ACTION ITEM:
Write out the records from the start through the line containing "Indeed, beige fur", swapping "metallic chain" for "steel chain" and changing nothing else.

┌──

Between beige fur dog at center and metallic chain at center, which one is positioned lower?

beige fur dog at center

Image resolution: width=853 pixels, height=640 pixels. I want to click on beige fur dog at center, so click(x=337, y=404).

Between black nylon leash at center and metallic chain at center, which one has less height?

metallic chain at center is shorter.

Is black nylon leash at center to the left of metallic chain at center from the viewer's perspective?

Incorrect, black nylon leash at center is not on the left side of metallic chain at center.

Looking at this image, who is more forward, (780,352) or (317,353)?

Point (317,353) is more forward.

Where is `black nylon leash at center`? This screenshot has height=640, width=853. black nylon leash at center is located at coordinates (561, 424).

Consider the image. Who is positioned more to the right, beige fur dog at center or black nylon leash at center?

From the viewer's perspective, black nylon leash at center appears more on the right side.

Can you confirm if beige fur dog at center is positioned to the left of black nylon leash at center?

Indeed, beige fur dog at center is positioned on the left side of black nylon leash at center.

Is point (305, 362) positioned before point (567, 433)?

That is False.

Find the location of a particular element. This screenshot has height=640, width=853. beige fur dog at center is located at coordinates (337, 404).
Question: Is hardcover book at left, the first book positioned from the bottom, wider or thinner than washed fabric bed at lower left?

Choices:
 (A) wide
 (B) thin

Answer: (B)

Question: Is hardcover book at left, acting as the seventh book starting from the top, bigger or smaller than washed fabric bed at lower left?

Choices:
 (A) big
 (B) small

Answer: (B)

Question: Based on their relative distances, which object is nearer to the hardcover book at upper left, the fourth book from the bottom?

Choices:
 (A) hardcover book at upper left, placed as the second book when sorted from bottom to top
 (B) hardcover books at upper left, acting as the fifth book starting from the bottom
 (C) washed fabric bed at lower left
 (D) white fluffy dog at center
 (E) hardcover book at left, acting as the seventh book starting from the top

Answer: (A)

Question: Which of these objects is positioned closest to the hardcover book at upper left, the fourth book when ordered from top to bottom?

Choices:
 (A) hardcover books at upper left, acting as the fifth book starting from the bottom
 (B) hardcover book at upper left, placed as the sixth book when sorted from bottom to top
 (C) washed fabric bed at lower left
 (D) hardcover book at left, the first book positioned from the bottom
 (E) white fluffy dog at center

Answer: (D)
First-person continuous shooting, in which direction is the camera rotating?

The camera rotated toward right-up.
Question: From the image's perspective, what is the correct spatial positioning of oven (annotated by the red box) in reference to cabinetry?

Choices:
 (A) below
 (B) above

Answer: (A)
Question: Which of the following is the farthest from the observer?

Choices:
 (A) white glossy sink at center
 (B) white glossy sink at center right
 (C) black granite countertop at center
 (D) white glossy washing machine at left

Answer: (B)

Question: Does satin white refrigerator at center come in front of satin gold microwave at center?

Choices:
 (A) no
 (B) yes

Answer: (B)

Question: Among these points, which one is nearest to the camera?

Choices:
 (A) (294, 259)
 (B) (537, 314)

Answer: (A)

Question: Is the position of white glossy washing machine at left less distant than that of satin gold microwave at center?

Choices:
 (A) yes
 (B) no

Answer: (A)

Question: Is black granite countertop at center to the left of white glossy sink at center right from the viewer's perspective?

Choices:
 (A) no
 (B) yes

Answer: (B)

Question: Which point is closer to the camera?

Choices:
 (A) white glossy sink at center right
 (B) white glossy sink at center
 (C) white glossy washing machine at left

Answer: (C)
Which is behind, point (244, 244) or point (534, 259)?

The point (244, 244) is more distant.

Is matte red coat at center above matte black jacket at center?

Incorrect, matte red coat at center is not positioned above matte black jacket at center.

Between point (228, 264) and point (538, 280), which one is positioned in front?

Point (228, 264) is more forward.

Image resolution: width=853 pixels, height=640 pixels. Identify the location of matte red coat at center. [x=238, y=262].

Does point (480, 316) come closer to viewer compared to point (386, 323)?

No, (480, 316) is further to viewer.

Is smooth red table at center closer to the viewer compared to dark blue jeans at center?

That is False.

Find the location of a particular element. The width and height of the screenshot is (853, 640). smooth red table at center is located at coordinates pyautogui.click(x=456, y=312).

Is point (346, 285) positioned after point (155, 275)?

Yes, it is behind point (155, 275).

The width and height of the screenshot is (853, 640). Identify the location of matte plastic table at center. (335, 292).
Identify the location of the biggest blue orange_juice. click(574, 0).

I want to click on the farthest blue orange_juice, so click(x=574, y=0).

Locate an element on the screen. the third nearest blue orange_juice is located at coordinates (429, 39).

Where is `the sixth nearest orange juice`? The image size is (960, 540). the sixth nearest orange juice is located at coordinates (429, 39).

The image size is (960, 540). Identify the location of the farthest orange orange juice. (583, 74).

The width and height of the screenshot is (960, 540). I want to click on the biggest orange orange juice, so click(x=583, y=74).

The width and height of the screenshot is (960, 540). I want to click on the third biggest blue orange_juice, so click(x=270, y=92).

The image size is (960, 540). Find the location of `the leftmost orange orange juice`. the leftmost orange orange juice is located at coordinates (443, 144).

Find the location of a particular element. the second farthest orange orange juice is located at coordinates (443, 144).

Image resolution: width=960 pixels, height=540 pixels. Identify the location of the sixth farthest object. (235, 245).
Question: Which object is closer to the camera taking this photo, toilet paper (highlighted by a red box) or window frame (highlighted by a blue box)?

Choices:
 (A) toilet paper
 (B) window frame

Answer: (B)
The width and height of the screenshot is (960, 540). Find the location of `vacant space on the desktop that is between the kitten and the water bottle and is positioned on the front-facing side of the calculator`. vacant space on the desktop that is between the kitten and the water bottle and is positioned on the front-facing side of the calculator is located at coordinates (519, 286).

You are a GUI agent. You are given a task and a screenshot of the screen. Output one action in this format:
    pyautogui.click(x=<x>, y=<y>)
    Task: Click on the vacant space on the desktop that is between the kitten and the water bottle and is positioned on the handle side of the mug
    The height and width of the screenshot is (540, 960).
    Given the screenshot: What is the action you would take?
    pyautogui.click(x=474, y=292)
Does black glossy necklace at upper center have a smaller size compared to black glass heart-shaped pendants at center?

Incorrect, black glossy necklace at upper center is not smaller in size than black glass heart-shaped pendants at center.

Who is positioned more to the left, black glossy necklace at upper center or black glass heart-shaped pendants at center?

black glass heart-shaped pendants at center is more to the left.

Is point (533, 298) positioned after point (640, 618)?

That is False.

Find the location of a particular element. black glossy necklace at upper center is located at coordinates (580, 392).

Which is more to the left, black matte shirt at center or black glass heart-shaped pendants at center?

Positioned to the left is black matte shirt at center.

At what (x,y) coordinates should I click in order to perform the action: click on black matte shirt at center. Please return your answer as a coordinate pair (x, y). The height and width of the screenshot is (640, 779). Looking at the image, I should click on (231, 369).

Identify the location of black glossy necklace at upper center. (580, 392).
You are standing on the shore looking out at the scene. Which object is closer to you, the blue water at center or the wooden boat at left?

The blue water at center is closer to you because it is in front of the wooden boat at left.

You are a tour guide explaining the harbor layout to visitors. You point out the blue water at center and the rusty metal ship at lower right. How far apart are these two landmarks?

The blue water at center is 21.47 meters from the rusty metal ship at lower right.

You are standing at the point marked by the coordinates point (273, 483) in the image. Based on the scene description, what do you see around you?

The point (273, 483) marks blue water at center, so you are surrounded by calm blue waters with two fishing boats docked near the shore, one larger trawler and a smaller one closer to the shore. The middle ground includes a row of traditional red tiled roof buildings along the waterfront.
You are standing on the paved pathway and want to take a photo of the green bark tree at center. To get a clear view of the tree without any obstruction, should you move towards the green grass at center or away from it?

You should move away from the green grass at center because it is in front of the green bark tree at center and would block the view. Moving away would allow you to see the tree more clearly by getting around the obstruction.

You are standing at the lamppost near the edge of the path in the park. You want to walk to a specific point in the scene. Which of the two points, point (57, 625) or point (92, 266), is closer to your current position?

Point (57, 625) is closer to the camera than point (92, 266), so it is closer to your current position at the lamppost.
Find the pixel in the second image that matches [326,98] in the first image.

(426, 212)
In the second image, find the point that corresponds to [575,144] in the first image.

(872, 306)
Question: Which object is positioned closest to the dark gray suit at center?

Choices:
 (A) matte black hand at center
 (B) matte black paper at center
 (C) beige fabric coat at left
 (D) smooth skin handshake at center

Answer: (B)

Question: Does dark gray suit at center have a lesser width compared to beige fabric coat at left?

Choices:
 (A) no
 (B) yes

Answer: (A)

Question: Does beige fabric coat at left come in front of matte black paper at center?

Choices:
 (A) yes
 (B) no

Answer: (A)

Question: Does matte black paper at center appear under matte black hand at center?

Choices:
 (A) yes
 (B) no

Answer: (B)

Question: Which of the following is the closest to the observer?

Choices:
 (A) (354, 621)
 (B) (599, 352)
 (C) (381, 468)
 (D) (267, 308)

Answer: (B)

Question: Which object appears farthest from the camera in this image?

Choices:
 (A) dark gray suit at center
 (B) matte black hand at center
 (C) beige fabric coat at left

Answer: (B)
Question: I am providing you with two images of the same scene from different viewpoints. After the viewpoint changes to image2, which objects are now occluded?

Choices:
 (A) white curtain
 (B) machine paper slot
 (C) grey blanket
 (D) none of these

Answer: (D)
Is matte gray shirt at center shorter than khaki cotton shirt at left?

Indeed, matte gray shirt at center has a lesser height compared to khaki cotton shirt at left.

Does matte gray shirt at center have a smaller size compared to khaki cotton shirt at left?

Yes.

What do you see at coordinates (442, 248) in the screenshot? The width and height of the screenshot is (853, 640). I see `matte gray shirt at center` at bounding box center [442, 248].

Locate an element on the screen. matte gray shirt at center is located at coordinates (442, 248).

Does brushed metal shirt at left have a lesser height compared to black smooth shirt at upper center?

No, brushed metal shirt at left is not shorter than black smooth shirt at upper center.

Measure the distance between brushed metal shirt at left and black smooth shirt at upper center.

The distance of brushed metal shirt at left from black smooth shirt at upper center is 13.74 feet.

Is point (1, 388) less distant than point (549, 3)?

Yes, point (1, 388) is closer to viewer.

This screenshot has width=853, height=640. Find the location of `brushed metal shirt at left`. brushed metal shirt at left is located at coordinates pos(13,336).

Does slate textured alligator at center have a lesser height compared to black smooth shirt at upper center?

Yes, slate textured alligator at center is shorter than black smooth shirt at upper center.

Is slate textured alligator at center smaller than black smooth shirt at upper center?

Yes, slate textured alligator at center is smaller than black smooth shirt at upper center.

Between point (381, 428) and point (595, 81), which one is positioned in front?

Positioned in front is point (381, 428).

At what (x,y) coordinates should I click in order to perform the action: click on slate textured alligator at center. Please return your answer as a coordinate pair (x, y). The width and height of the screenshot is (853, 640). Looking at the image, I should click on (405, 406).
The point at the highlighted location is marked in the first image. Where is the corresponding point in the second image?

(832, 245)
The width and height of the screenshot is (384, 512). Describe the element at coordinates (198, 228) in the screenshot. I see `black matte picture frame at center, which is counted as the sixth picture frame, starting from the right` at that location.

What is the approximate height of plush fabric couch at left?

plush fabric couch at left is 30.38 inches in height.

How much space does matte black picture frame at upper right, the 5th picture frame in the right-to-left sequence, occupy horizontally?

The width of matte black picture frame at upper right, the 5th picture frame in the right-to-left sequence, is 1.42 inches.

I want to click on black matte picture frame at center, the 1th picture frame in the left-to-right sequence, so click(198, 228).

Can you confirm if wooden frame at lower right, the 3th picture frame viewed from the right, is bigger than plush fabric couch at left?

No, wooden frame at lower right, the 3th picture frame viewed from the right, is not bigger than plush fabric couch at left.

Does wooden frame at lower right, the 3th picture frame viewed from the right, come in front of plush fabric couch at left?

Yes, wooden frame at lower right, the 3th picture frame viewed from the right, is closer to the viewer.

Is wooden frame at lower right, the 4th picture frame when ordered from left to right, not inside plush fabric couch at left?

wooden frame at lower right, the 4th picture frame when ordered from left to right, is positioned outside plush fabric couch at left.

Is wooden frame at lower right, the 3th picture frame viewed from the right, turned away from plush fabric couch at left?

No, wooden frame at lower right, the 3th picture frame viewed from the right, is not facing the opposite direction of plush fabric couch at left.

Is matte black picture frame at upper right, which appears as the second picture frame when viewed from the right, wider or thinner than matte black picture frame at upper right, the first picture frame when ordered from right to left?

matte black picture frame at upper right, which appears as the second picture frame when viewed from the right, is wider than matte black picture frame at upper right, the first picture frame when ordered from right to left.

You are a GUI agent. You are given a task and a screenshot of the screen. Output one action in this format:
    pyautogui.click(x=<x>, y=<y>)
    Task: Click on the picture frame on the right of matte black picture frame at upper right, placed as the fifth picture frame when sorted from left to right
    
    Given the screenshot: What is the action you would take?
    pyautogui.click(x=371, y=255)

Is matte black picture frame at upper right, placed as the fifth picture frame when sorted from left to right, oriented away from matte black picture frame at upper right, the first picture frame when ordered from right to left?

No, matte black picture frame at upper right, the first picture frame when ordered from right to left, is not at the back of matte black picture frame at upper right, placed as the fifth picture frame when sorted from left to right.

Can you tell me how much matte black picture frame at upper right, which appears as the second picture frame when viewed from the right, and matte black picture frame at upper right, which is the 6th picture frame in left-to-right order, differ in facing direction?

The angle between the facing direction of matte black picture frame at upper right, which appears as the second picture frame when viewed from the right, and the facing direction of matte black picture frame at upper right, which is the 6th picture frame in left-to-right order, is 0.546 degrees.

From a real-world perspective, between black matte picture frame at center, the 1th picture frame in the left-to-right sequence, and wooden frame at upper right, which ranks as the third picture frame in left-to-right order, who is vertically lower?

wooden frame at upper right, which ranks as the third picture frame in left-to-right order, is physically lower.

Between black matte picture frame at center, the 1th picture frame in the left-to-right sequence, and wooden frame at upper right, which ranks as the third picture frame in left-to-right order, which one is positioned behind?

└──

SOLVED PROBLEM:
Between beige fur dog at center and steel chain at center, which one is positioned lower?

beige fur dog at center

Image resolution: width=853 pixels, height=640 pixels. I want to click on beige fur dog at center, so click(x=337, y=404).

Between black nylon leash at center and steel chain at center, which one has less height?

steel chain at center is shorter.

Is black nylon leash at center to the left of steel chain at center from the viewer's perspective?

Incorrect, black nylon leash at center is not on the left side of steel chain at center.

Looking at this image, who is more forward, (780,352) or (317,353)?

Point (317,353) is more forward.

Where is `black nylon leash at center`? This screenshot has height=640, width=853. black nylon leash at center is located at coordinates (561, 424).

Consider the image. Who is positioned more to the right, beige fur dog at center or black nylon leash at center?

From the viewer's perspective, black nylon leash at center appears more on the right side.

Can you confirm if beige fur dog at center is positioned to the left of black nylon leash at center?

Indeed, beige fur dog at center is positioned on the left side of black nylon leash at center.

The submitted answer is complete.